··· RAW RECORDS

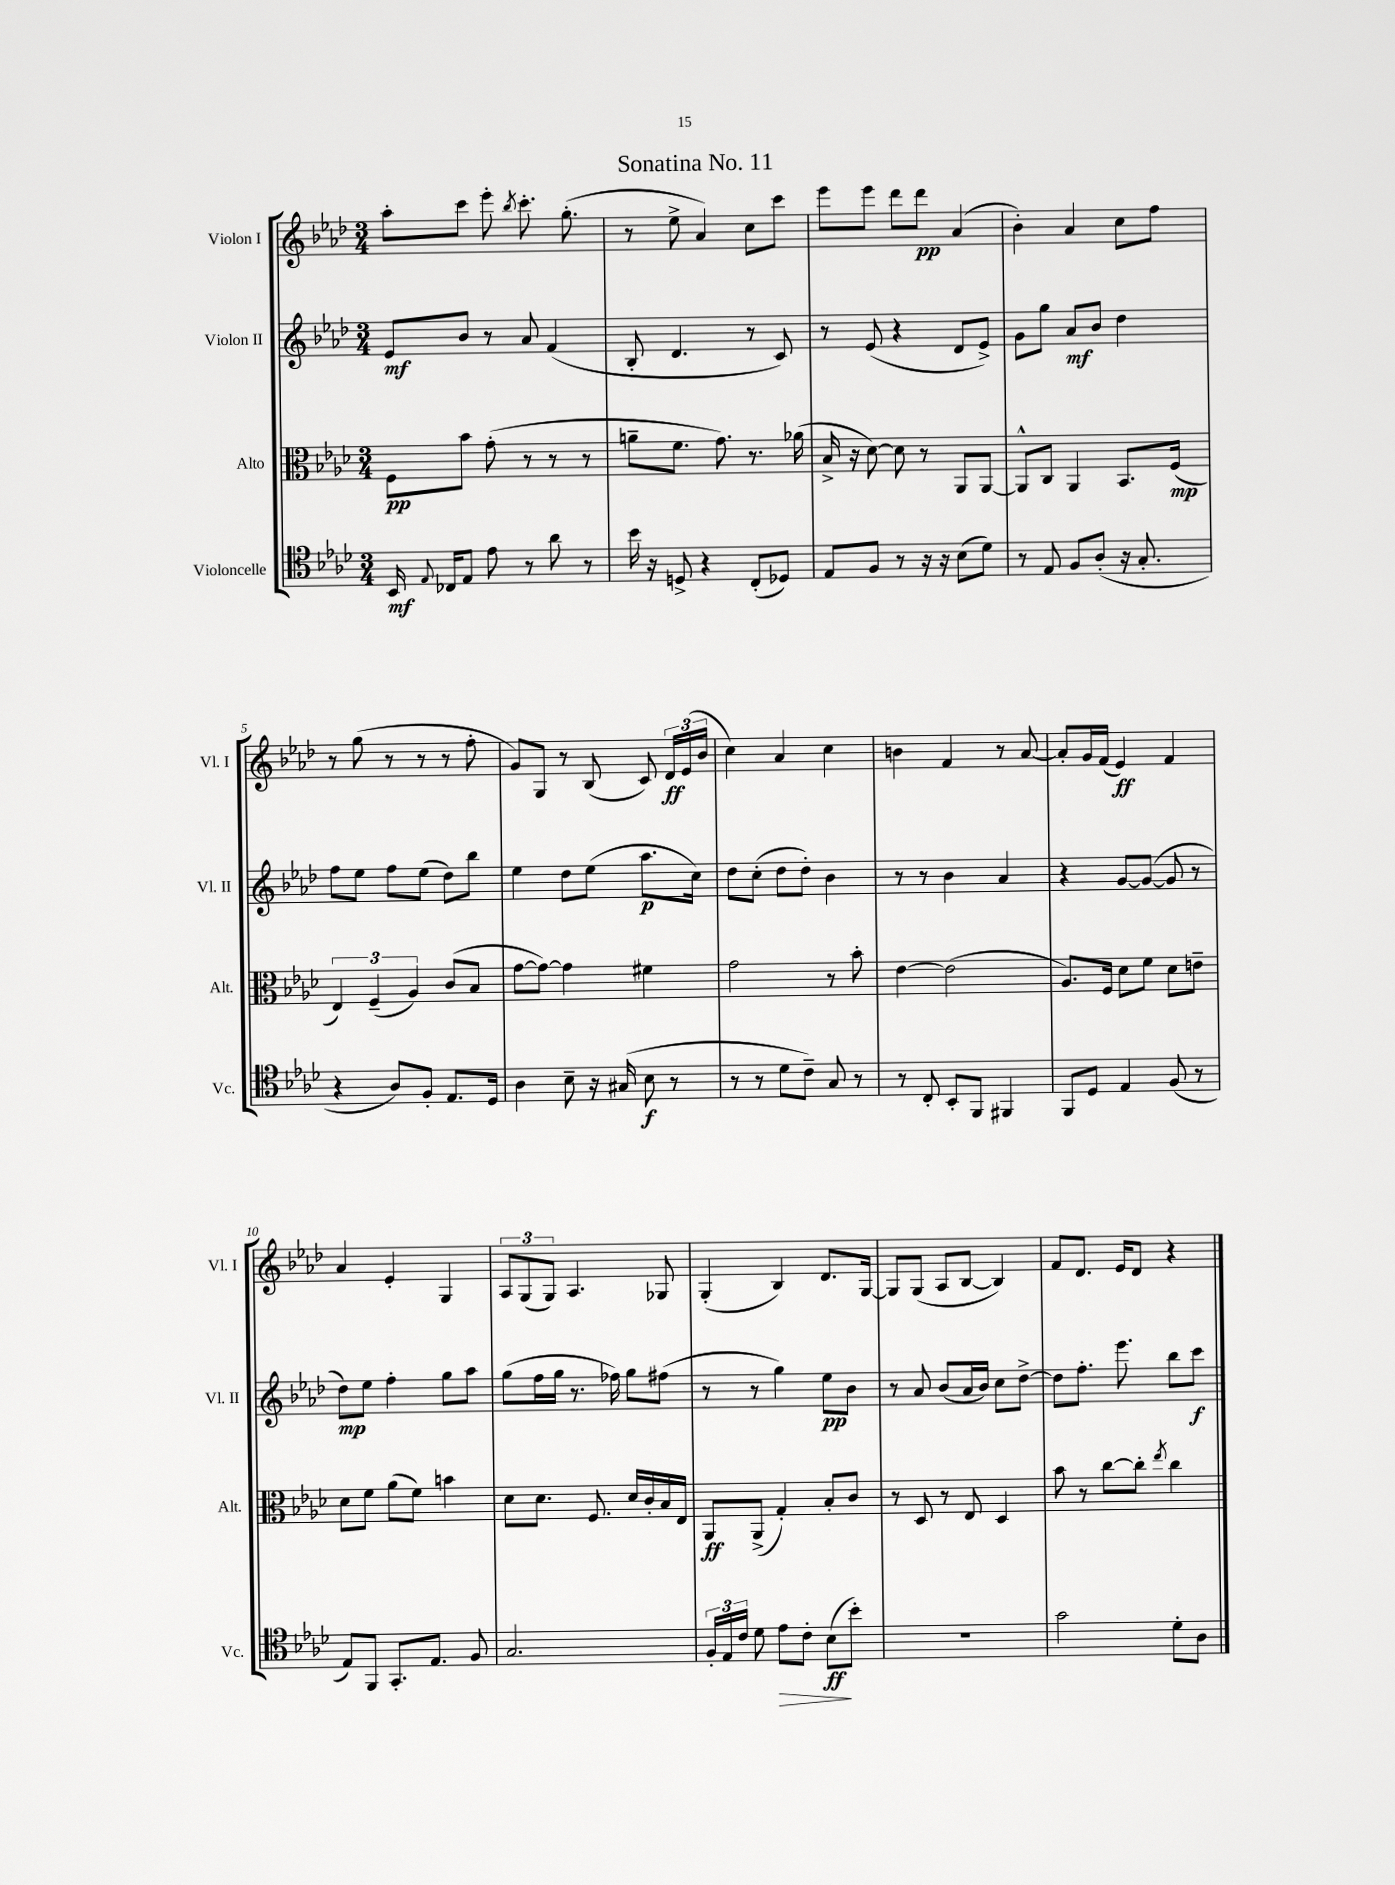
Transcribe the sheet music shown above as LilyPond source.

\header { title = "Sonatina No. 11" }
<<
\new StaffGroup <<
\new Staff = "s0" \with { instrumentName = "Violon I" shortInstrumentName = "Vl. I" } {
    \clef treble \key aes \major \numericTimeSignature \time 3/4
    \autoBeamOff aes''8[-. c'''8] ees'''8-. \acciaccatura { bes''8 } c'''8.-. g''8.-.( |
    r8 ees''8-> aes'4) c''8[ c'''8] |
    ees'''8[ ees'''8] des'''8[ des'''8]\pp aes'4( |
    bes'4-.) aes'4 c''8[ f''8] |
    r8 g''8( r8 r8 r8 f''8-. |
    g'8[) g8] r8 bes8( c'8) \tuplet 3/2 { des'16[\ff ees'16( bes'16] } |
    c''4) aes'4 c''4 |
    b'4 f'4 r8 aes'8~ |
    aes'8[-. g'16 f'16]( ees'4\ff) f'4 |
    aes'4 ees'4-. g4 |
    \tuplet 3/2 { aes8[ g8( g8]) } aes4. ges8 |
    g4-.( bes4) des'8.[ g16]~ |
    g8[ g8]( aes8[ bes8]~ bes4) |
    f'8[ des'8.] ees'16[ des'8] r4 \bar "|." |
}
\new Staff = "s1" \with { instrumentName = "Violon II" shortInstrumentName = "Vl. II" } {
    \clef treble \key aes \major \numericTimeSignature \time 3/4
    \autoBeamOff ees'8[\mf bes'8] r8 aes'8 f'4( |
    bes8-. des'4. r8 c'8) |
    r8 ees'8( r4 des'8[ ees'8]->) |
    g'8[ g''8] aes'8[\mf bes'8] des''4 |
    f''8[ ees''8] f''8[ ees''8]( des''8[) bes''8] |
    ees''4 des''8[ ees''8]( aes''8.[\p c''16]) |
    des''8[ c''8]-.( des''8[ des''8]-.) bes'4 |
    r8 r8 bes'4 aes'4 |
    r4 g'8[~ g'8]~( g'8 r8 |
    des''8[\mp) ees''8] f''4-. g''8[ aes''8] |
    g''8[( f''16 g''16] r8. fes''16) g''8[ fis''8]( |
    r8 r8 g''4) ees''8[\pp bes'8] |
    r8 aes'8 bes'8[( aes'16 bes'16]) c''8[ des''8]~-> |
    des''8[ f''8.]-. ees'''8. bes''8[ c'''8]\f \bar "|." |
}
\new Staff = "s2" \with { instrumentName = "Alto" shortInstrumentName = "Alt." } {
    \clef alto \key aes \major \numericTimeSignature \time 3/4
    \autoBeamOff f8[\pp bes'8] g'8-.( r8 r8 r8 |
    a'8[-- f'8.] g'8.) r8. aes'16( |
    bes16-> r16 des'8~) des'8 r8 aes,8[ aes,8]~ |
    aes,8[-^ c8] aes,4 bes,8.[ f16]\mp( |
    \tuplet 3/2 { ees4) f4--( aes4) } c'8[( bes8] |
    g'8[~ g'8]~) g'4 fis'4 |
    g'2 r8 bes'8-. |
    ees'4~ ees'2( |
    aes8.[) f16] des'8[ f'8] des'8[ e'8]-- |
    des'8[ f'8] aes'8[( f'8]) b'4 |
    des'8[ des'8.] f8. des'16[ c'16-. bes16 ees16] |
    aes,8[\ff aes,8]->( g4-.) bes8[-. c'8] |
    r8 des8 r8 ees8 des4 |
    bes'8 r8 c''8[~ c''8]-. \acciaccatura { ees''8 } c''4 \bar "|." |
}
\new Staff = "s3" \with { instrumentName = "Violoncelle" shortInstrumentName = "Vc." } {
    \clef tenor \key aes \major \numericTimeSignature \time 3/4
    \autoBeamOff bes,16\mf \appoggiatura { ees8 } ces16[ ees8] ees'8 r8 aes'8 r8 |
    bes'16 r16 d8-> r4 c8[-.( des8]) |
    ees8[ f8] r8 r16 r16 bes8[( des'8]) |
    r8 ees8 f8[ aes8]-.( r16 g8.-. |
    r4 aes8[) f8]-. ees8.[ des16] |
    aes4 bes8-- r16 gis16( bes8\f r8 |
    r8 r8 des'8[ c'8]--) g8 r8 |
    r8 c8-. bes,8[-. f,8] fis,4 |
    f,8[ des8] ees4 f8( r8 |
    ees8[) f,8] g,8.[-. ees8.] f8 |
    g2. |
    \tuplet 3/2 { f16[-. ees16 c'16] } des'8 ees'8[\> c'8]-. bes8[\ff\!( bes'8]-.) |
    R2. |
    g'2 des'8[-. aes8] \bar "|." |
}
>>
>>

······

Pick out each line in the rows above that contains the string "acciaccatura" and copy it.

    \autoBeamOff aes''8[-. c'''8] ees'''8-. \acciaccatura { bes''8 } c'''8.-. g''8.-.( |
    bes'8 r8 c''8[~ c''8]-. \acciaccatura { ees''8 } c''4 \bar "|." |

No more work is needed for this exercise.